Your goal: Copy all of the items below line by line, changing nothing.

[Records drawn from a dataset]
··········
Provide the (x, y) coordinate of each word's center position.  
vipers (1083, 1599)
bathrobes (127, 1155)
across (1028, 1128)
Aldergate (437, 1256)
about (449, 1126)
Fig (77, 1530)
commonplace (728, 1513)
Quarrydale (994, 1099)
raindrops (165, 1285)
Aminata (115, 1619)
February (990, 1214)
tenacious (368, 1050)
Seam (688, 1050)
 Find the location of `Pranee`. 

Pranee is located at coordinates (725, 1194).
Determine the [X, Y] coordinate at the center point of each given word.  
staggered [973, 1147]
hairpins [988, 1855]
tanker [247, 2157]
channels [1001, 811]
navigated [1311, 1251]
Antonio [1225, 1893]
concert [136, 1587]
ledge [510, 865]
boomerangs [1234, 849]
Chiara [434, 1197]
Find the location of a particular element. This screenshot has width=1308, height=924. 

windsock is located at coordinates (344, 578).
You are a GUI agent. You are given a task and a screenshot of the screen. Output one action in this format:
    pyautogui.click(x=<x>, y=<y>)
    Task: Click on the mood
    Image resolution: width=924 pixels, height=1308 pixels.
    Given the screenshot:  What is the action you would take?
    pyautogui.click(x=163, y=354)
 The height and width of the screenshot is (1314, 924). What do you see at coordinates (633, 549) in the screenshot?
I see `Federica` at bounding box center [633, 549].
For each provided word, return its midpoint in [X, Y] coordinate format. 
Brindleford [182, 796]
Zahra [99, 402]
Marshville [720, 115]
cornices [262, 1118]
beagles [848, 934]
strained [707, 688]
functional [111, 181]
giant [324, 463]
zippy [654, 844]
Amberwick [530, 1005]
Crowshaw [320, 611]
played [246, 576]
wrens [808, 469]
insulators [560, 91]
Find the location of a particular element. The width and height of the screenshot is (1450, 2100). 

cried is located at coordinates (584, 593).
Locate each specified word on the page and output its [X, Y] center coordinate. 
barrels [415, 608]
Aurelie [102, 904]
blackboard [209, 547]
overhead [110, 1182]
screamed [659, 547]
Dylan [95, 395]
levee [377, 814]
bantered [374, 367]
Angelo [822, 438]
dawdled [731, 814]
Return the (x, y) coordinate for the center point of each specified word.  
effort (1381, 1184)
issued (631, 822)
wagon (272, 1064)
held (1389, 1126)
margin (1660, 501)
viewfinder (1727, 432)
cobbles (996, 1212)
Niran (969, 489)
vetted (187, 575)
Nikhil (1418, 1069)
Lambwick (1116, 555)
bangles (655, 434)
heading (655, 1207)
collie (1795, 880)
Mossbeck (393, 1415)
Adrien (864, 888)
··········
Answer to the task:
Provide the (x, y) coordinate of each word's center position.  
vipers (1083, 1599)
bathrobes (127, 1155)
across (1028, 1128)
Aldergate (437, 1256)
about (449, 1126)
Fig (77, 1530)
commonplace (728, 1513)
Quarrydale (994, 1099)
raindrops (165, 1285)
Aminata (115, 1619)
February (990, 1214)
tenacious (368, 1050)
Seam (688, 1050)
 Find the location of `Pranee`. 

Pranee is located at coordinates (725, 1194).
Determine the [X, Y] coordinate at the center point of each given word.  
staggered [973, 1147]
hairpins [988, 1855]
tanker [247, 2157]
channels [1001, 811]
navigated [1311, 1251]
Antonio [1225, 1893]
concert [136, 1587]
ledge [510, 865]
boomerangs [1234, 849]
Chiara [434, 1197]
Find the location of a particular element. This screenshot has width=1308, height=924. 

windsock is located at coordinates (344, 578).
You are a GUI agent. You are given a task and a screenshot of the screen. Output one action in this format:
    pyautogui.click(x=<x>, y=<y>)
    Task: Click on the mood
    Image resolution: width=924 pixels, height=1308 pixels.
    Given the screenshot:  What is the action you would take?
    pyautogui.click(x=163, y=354)
 The height and width of the screenshot is (1314, 924). What do you see at coordinates (633, 549) in the screenshot?
I see `Federica` at bounding box center [633, 549].
For each provided word, return its midpoint in [X, Y] coordinate format. 
Brindleford [182, 796]
Zahra [99, 402]
Marshville [720, 115]
cornices [262, 1118]
beagles [848, 934]
strained [707, 688]
functional [111, 181]
giant [324, 463]
zippy [654, 844]
Amberwick [530, 1005]
Crowshaw [320, 611]
played [246, 576]
wrens [808, 469]
insulators [560, 91]
Find the location of a particular element. The width and height of the screenshot is (1450, 2100). 

cried is located at coordinates (584, 593).
Locate each specified word on the page and output its [X, Y] center coordinate. 
barrels [415, 608]
Aurelie [102, 904]
blackboard [209, 547]
overhead [110, 1182]
screamed [659, 547]
Dylan [95, 395]
levee [377, 814]
bantered [374, 367]
Angelo [822, 438]
dawdled [731, 814]
Return the (x, y) coordinate for the center point of each specified word.  
effort (1381, 1184)
issued (631, 822)
wagon (272, 1064)
held (1389, 1126)
margin (1660, 501)
viewfinder (1727, 432)
cobbles (996, 1212)
Niran (969, 489)
vetted (187, 575)
Nikhil (1418, 1069)
Lambwick (1116, 555)
bangles (655, 434)
heading (655, 1207)
collie (1795, 880)
Mossbeck (393, 1415)
Adrien (864, 888)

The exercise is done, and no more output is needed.